Exercise materials Start Marker

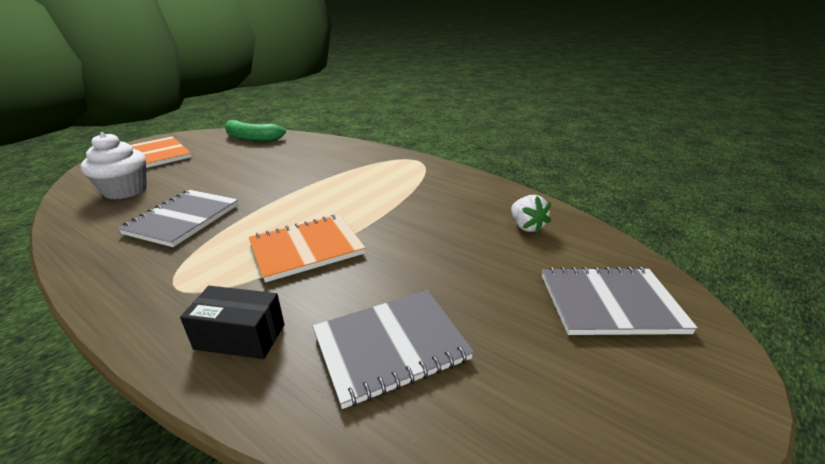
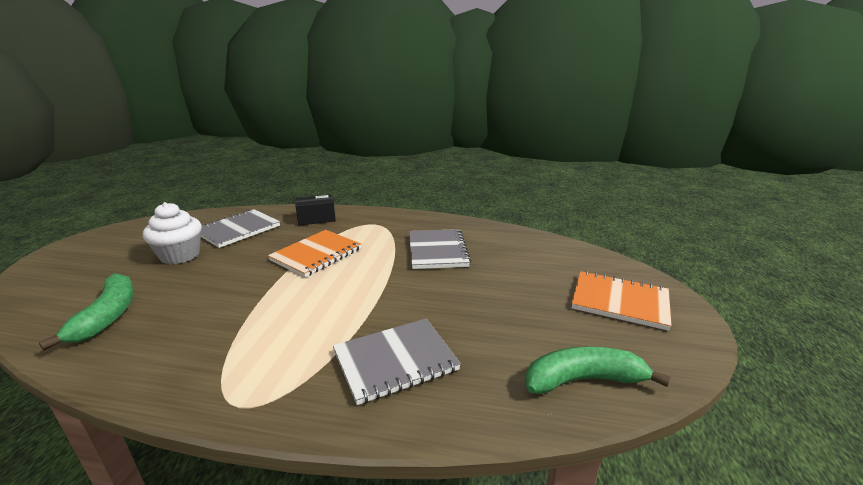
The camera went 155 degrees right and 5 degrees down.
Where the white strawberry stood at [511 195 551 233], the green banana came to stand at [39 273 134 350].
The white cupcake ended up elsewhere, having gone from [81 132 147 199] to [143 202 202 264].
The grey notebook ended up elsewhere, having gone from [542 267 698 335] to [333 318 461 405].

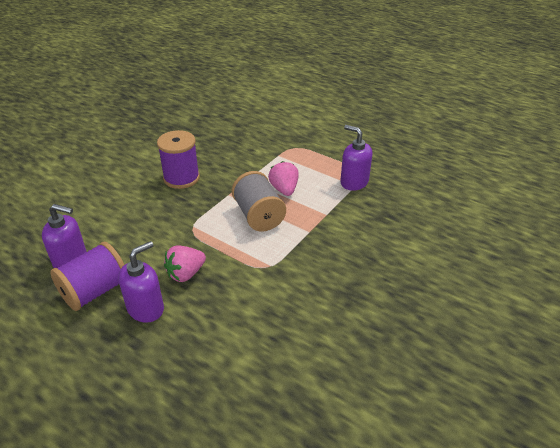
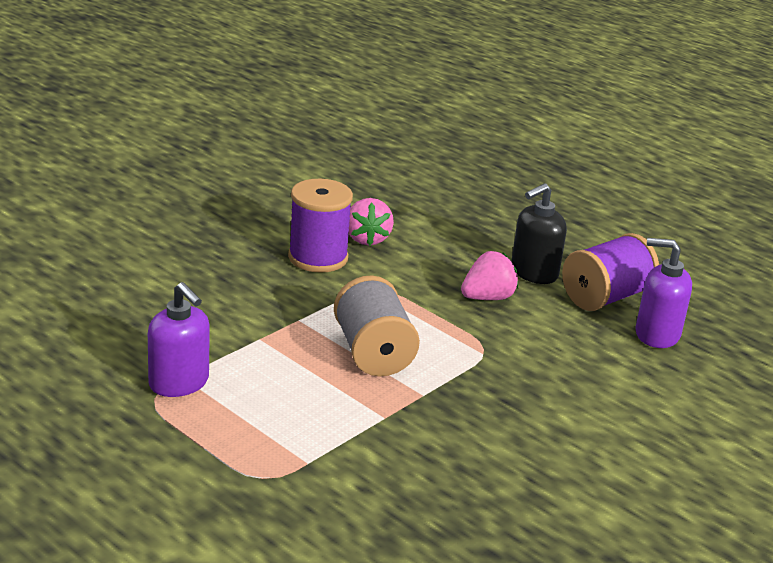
The camera went 175 degrees left and 10 degrees down.
The purple spool ended up elsewhere, having gone from [157 130 200 189] to [288 179 353 273].
The pink strawberry ended up elsewhere, having gone from [268 161 299 196] to [349 198 394 246].
What was the purple soap dispenser at [118 241 164 323] turned into the black soap dispenser at [511 183 567 284].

Exercise materials End Marker

Task instructions —
Copy the material verbatim. The pictures are not part of the copy.

Answer for the task —
The camera went 155 degrees right and 5 degrees down.
Where the white strawberry stood at [511 195 551 233], the green banana came to stand at [39 273 134 350].
The white cupcake ended up elsewhere, having gone from [81 132 147 199] to [143 202 202 264].
The grey notebook ended up elsewhere, having gone from [542 267 698 335] to [333 318 461 405].

The camera went 175 degrees left and 10 degrees down.
The purple spool ended up elsewhere, having gone from [157 130 200 189] to [288 179 353 273].
The pink strawberry ended up elsewhere, having gone from [268 161 299 196] to [349 198 394 246].
What was the purple soap dispenser at [118 241 164 323] turned into the black soap dispenser at [511 183 567 284].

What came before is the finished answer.